━━━━━ INFORMATION GIVEN

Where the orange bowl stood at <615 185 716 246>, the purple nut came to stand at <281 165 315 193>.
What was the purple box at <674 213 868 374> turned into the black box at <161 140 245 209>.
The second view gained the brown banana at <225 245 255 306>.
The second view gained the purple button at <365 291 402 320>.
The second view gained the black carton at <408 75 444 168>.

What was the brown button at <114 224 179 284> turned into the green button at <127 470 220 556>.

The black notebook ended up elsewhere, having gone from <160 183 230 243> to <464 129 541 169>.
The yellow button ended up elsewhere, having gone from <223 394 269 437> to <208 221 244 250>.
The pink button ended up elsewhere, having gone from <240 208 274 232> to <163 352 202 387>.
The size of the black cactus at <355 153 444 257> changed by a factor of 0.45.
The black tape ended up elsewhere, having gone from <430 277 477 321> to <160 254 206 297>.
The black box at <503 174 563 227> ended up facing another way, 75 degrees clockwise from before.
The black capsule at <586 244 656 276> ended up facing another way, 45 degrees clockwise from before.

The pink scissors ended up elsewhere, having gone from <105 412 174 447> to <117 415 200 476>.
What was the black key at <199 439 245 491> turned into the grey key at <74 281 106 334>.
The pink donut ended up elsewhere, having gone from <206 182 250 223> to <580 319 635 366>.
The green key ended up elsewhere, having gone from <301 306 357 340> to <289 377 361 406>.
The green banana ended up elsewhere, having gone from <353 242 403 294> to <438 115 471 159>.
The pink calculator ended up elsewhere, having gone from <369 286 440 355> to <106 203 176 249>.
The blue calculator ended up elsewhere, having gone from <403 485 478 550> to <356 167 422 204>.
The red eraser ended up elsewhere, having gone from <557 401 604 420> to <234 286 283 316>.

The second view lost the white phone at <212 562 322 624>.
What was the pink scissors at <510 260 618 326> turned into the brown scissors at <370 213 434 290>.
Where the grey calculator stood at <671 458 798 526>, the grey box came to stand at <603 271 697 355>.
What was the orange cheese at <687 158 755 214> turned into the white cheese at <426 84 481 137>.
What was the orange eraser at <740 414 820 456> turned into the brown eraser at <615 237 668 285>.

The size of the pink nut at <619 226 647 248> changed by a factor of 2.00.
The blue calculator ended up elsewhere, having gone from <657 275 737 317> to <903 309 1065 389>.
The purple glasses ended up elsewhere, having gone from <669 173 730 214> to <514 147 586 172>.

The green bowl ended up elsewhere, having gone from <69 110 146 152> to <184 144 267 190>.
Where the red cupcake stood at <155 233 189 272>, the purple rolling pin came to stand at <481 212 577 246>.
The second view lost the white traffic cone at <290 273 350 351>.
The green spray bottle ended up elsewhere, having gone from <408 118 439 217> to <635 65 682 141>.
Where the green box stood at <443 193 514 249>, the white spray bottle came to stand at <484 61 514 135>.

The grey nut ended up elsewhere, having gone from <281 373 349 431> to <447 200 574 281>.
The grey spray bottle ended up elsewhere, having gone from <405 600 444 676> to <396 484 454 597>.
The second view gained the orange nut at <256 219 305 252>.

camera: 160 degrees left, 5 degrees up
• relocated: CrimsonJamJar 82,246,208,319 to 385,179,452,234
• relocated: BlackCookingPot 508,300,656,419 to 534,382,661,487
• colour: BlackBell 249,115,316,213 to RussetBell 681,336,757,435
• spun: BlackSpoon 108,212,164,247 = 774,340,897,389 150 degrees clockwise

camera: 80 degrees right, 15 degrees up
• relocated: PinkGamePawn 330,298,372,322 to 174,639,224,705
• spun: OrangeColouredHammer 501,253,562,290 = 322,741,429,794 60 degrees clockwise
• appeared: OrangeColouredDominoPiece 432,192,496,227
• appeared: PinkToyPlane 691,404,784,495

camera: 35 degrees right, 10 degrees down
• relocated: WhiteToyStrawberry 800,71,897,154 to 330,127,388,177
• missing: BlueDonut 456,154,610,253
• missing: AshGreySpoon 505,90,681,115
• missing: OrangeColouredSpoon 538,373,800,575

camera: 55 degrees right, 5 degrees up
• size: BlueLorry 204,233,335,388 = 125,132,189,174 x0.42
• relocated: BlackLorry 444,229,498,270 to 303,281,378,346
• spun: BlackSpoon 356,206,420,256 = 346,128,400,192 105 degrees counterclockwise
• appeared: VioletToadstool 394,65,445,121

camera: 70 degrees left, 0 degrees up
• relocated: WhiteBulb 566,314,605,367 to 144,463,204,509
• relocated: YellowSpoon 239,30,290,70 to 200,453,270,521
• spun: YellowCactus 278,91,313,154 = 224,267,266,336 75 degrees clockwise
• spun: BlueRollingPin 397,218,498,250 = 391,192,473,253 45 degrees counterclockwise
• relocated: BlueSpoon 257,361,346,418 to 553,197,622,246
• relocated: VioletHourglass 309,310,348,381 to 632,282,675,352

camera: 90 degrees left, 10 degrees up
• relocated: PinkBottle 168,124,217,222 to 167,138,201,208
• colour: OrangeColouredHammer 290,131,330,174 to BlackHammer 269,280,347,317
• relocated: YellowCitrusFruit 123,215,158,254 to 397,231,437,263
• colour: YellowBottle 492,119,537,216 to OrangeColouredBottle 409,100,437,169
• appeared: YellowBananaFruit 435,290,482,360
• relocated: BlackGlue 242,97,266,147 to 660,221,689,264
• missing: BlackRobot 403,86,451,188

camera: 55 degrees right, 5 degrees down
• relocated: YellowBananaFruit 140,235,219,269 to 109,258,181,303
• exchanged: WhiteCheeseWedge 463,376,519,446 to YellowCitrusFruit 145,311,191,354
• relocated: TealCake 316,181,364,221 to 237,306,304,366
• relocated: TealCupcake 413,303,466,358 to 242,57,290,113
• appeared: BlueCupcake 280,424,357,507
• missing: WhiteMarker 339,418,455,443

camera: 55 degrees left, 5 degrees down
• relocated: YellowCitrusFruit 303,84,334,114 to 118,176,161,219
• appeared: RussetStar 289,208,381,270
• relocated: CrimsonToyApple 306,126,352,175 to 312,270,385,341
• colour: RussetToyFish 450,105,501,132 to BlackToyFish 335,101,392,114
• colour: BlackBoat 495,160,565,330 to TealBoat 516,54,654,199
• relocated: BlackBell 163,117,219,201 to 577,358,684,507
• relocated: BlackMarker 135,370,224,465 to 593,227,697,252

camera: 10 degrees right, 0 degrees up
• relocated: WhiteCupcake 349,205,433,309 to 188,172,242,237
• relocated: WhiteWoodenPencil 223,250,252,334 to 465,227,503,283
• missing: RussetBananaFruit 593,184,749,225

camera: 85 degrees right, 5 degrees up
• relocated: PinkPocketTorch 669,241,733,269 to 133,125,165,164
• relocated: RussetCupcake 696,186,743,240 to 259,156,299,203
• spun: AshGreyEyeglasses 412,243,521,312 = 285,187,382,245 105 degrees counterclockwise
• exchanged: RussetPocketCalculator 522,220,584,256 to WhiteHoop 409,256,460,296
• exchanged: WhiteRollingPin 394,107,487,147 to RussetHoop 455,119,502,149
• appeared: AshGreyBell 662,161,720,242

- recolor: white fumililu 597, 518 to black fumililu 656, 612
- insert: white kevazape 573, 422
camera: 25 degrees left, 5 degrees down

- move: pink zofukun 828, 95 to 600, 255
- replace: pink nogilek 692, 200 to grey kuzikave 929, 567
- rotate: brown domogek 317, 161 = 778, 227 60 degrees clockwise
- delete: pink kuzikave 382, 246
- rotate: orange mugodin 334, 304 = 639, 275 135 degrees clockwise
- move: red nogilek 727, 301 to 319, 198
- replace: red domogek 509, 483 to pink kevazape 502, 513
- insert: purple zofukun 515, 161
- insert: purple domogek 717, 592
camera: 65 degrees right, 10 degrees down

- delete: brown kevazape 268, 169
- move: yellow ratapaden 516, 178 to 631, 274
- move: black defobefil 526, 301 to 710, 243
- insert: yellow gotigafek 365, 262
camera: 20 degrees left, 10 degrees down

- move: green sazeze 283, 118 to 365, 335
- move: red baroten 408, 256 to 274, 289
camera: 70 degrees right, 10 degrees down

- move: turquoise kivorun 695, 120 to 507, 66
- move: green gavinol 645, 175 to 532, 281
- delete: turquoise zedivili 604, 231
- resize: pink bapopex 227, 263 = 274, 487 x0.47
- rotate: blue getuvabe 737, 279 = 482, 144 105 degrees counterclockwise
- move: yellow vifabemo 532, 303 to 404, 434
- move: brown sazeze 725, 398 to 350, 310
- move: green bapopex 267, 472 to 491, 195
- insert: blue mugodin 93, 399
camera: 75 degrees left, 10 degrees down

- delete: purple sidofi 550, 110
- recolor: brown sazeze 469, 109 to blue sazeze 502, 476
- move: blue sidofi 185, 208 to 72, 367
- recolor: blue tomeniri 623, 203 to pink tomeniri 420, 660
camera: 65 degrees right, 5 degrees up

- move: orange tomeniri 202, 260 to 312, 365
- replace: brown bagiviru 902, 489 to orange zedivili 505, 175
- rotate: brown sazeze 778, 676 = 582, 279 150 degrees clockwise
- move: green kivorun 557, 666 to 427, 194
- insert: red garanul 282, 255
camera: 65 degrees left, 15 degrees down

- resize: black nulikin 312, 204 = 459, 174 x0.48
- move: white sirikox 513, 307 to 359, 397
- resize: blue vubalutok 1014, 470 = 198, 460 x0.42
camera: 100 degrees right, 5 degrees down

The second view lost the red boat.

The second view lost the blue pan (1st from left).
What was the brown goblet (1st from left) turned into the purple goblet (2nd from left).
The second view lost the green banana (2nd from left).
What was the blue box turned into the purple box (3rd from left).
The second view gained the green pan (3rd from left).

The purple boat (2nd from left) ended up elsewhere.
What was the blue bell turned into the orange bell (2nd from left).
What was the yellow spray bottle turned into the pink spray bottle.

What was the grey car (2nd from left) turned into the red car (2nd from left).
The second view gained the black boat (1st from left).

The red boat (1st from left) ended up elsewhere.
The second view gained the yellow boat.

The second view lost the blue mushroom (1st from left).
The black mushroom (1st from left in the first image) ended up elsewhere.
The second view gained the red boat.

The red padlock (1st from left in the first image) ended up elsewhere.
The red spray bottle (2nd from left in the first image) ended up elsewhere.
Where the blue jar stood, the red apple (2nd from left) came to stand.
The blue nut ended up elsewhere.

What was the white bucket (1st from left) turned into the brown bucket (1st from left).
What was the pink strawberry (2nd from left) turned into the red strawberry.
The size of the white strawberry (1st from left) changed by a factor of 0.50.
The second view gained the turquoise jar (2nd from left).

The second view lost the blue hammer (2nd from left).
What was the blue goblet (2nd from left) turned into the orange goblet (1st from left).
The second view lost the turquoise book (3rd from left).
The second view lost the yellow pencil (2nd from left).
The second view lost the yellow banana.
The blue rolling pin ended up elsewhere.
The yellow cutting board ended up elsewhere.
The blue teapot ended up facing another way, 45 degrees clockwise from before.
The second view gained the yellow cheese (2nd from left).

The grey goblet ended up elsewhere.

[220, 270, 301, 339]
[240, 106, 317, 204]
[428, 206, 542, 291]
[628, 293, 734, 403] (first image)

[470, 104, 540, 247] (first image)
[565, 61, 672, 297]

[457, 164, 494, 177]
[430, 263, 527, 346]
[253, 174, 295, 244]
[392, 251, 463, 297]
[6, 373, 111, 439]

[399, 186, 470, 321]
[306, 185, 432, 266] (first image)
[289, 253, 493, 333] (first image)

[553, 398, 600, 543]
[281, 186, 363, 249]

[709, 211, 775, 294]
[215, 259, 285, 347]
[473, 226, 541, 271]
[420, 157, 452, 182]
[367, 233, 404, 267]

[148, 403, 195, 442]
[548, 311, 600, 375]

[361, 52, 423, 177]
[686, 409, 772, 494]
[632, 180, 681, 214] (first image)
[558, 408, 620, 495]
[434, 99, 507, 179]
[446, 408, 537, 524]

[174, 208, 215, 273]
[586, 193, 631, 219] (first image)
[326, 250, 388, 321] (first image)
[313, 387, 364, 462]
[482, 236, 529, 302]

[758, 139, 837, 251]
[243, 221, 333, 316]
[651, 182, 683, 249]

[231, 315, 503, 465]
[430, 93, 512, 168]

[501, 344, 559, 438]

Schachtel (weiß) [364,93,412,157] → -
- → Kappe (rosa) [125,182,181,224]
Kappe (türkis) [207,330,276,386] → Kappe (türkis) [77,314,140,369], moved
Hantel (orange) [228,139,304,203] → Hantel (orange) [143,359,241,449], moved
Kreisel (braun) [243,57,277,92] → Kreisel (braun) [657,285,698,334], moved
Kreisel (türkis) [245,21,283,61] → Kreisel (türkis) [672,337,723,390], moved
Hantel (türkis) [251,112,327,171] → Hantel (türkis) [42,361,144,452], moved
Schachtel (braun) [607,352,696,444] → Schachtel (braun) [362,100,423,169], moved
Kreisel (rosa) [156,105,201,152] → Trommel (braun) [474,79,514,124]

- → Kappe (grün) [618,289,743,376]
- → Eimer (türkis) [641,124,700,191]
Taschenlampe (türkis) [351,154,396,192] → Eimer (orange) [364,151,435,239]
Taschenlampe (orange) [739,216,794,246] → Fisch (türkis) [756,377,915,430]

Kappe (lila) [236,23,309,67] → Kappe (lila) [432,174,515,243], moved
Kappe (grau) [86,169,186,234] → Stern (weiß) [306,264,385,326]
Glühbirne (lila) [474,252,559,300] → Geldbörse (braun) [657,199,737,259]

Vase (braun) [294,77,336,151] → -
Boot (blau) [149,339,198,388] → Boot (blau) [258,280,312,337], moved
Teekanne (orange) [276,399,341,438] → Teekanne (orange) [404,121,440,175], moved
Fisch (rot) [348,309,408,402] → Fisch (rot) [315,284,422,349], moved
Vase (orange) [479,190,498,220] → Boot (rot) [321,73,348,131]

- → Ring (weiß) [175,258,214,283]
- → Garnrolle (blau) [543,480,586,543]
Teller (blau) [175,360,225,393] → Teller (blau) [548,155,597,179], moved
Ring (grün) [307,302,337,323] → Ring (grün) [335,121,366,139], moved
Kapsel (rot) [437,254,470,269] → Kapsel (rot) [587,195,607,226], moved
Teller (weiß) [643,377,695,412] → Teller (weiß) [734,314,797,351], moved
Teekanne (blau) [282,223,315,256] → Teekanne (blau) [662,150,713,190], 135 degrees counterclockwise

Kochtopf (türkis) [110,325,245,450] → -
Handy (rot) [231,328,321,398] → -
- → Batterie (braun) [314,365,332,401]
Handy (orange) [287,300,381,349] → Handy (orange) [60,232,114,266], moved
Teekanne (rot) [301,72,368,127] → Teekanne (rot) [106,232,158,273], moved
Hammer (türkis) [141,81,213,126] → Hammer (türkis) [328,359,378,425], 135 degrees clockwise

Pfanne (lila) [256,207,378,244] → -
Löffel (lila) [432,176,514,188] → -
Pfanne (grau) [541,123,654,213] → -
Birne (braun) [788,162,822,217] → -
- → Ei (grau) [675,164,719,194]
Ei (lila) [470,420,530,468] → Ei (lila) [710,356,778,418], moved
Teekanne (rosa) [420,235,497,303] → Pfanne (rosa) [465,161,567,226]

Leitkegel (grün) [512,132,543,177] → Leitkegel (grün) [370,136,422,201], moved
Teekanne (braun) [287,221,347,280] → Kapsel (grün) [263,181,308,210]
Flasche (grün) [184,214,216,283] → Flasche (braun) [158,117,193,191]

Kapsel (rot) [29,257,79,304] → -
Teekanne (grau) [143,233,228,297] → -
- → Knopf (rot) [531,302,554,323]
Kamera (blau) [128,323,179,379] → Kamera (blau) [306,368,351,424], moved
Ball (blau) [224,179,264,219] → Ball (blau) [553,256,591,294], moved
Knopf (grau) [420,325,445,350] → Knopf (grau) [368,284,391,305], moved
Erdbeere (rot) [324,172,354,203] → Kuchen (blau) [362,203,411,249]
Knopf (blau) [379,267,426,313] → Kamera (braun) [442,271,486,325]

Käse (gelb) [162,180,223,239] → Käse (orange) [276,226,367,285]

━━━━━━━━━━

__THE TASK__: From the entries above, show each line that includes the string "Hantel".

__PROBLEM SOLUTION__:
Hantel (orange) [228,139,304,203] → Hantel (orange) [143,359,241,449], moved
Hantel (türkis) [251,112,327,171] → Hantel (türkis) [42,361,144,452], moved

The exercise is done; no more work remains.